> _Provided data_:
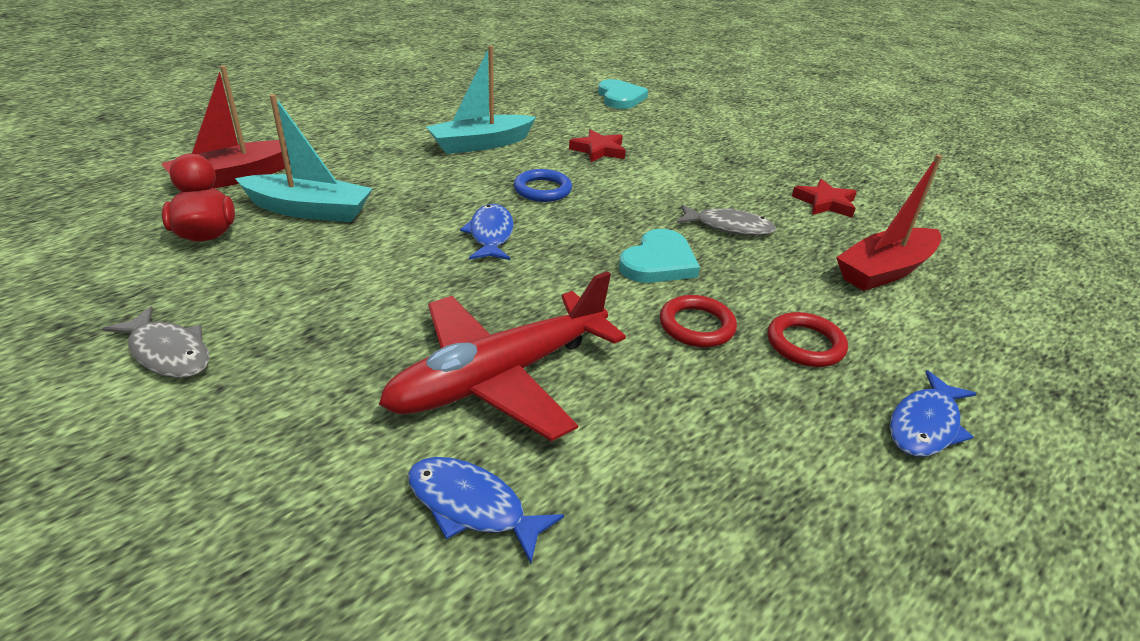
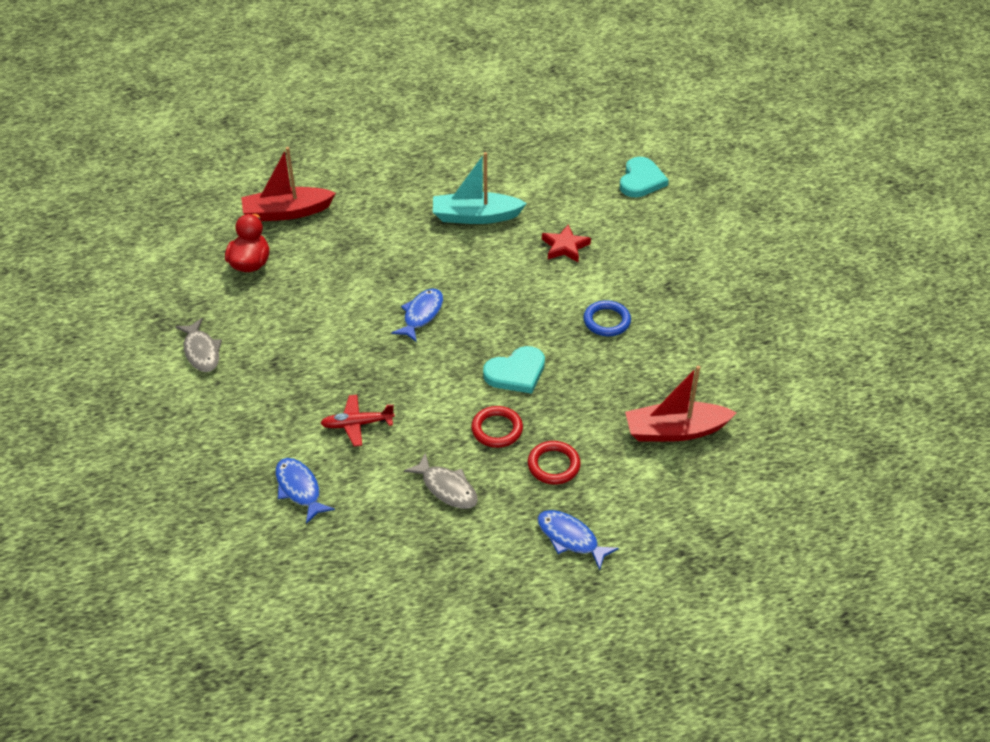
camera: 30 degrees right, 10 degrees up
(309, 210) = (319, 259): turquoise boat -> none
(500, 377) = (357, 424): red plane -> red plane, size x0.48
(542, 190) = (487, 280): blue ring -> blue ring (606, 321)
(729, 227) = (596, 357): grey fish -> grey fish (447, 488)
(825, 203) = (701, 355): red star -> none
(925, 425) = (570, 538): blue fish -> blue fish turned 60 degrees clockwise

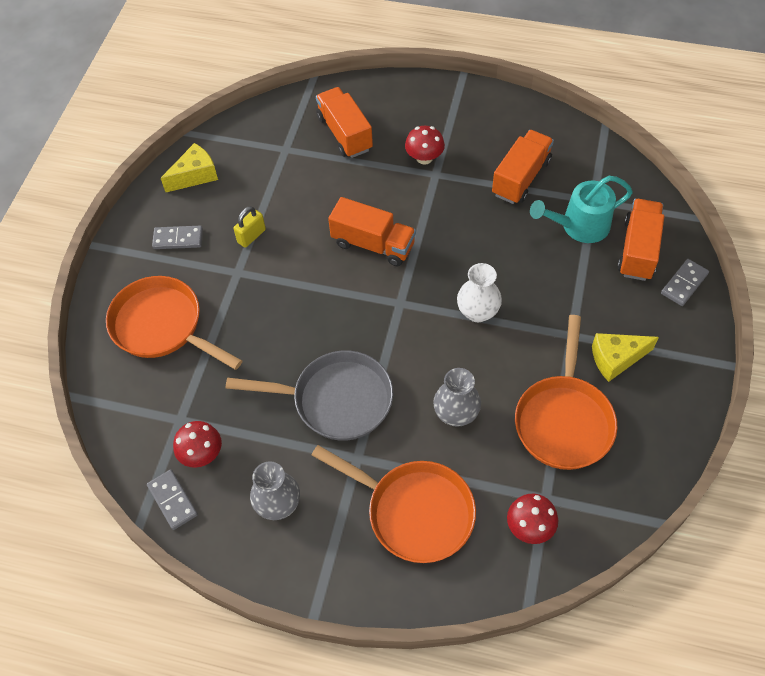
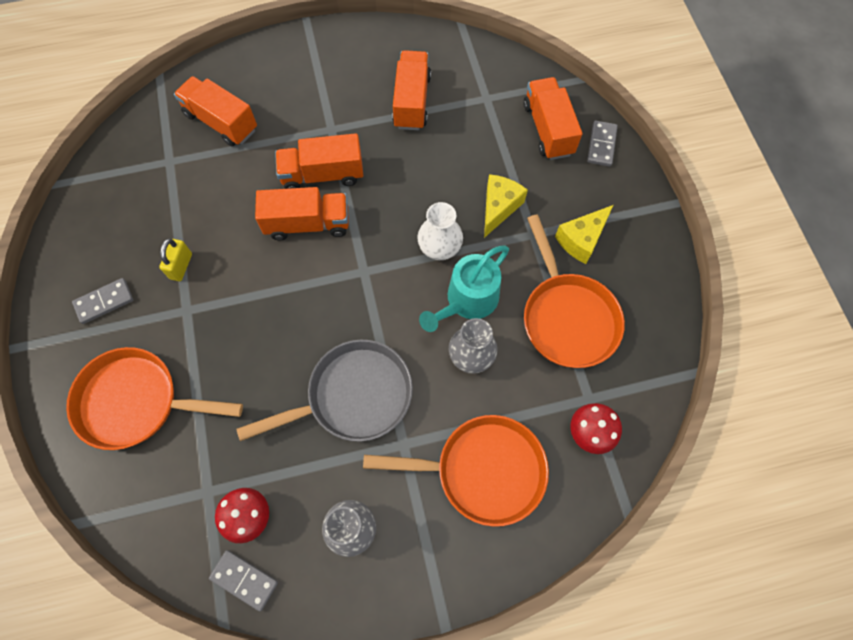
camera: 30 degrees left, 10 degrees up
(195, 175) = (87, 226): yellow cheese -> yellow cheese (499, 207)
(407, 209) = (322, 175): none -> orange truck
(424, 158) = (312, 117): red mushroom -> none
(580, 226) = (487, 127): turquoise watering can -> turquoise watering can (468, 300)

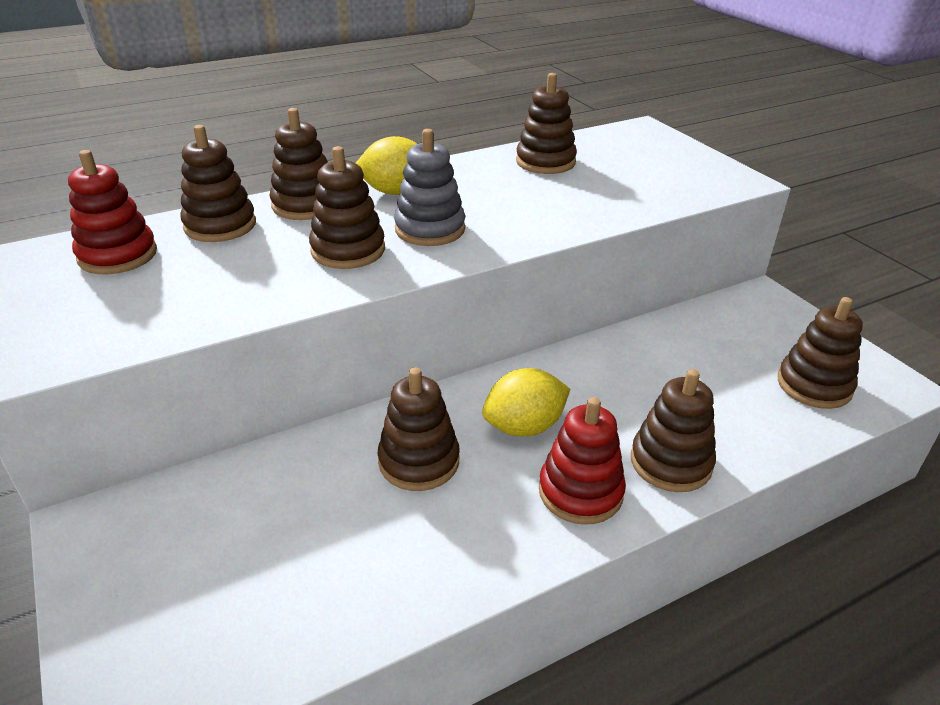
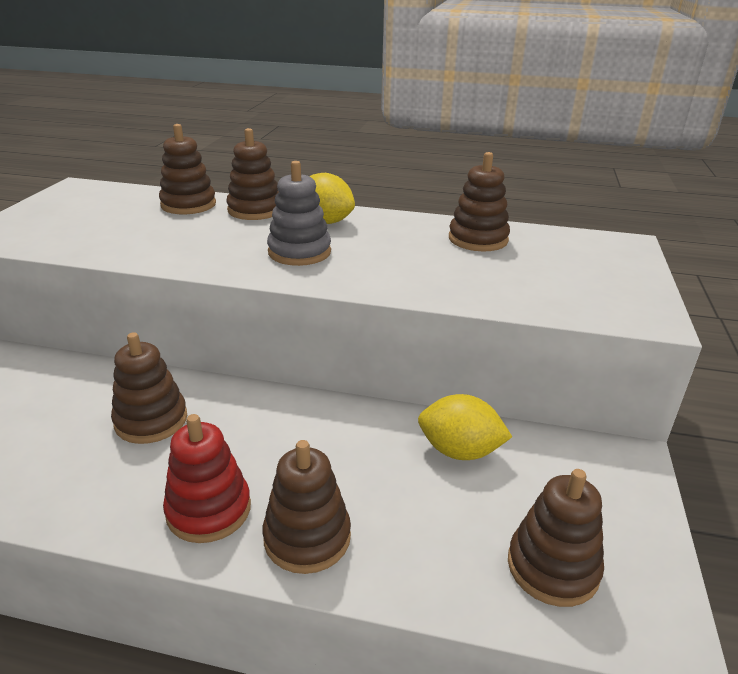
camera: 40 degrees right, 5 degrees down
(118, 255) = (113, 202): red stacking toy -> none
(348, 250) = (225, 245): brown stacking toy -> none
(524, 427) = (247, 440): yellow lemon -> yellow lemon (459, 451)

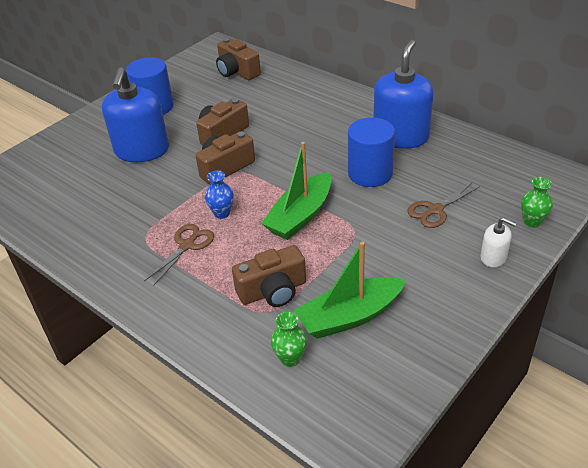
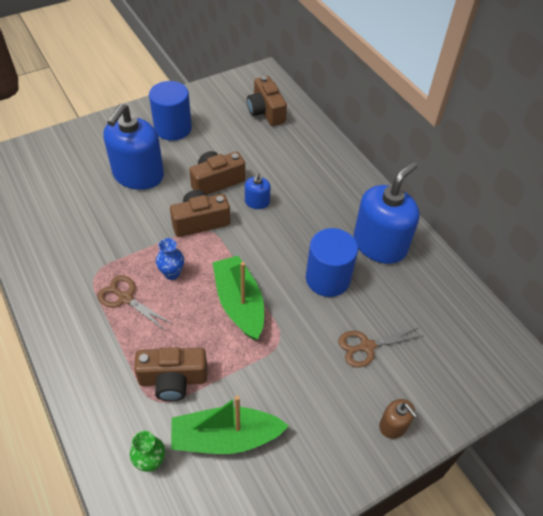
camera: 15 degrees right, 10 degrees up
(187, 245) = (125, 298): brown scissors -> brown scissors turned 105 degrees counterclockwise
(270, 138) = (257, 202): none -> blue soap dispenser
(300, 216) = (239, 304): green boat -> green boat turned 105 degrees clockwise
(493, 257) = (393, 425): white soap dispenser -> brown soap dispenser
(532, 221) = (454, 398): green vase -> none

> _Exercise directions_: Each entry above should be restated word for word, though no picture may appear in the copy.

> _Response area_:
camera: 30 degrees right, 10 degrees up
(309, 210) = (319, 259): turquoise boat -> none
(500, 377) = (357, 424): red plane -> red plane, size x0.48
(542, 190) = (487, 280): blue ring -> blue ring (606, 321)
(729, 227) = (596, 357): grey fish -> grey fish (447, 488)
(825, 203) = (701, 355): red star -> none
(925, 425) = (570, 538): blue fish -> blue fish turned 60 degrees clockwise

camera: 30 degrees left, 10 degrees up
(195, 175) = (87, 226): yellow cheese -> yellow cheese (499, 207)
(407, 209) = (322, 175): none -> orange truck
(424, 158) = (312, 117): red mushroom -> none
(580, 226) = (487, 127): turquoise watering can -> turquoise watering can (468, 300)

camera: 40 degrees right, 5 degrees down
(118, 255) = (113, 202): red stacking toy -> none
(348, 250) = (225, 245): brown stacking toy -> none
(524, 427) = (247, 440): yellow lemon -> yellow lemon (459, 451)

camera: 15 degrees right, 10 degrees up
(187, 245) = (125, 298): brown scissors -> brown scissors turned 105 degrees counterclockwise
(270, 138) = (257, 202): none -> blue soap dispenser
(300, 216) = (239, 304): green boat -> green boat turned 105 degrees clockwise
(493, 257) = (393, 425): white soap dispenser -> brown soap dispenser
(532, 221) = (454, 398): green vase -> none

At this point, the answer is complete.